=== Given exercise ===
Reproduce the text of the following data verbatim, line by line, and omit the pictures from your answer.

=== Supplied material ===
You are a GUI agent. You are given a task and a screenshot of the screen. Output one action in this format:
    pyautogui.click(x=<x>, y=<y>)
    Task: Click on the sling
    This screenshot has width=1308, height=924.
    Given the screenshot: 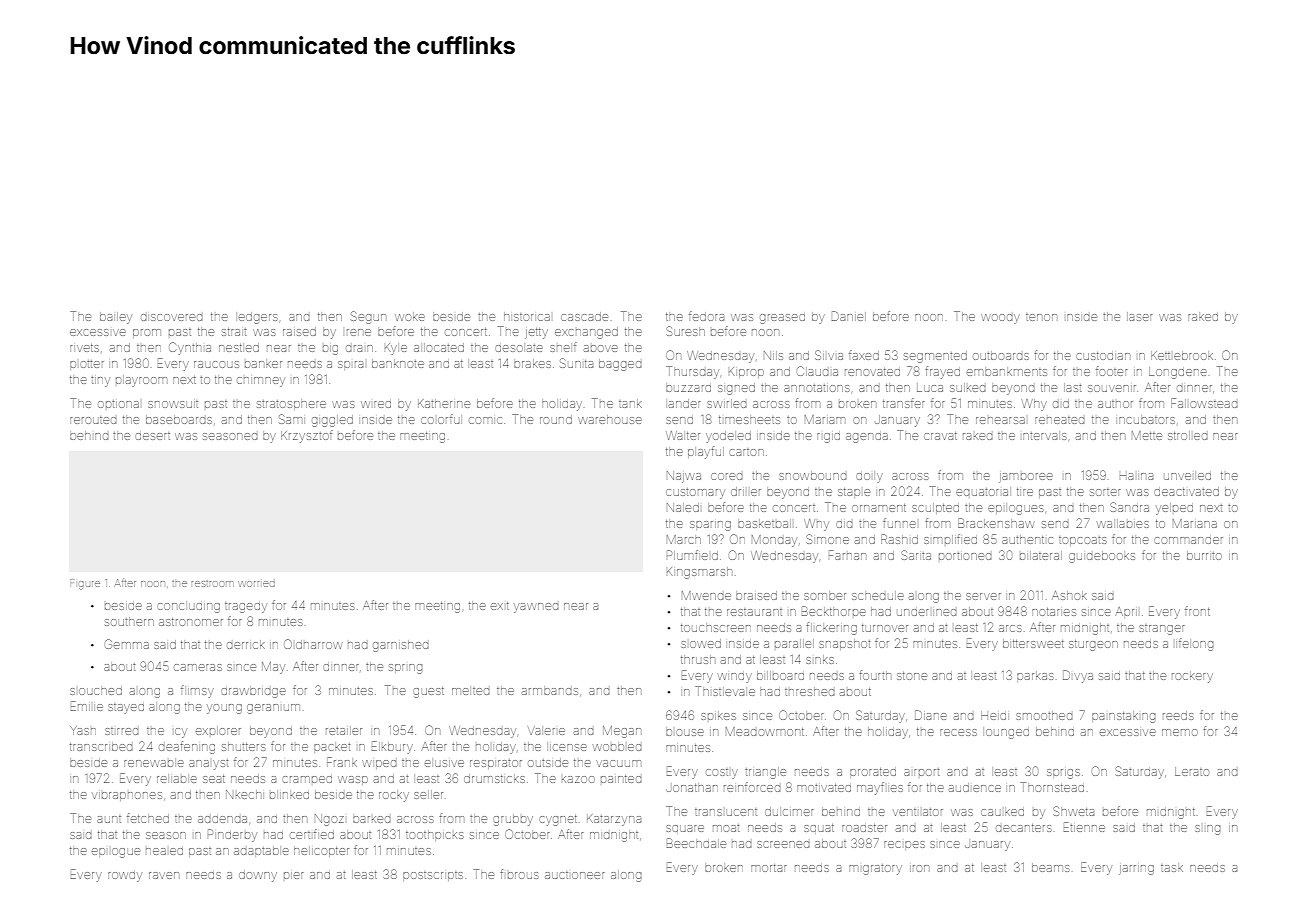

=== Complete response ===
You are a GUI agent. You are given a task and a screenshot of the screen. Output one action in this format:
    pyautogui.click(x=<x>, y=<y>)
    Task: Click on the sling
    This screenshot has width=1308, height=924.
    Given the screenshot: 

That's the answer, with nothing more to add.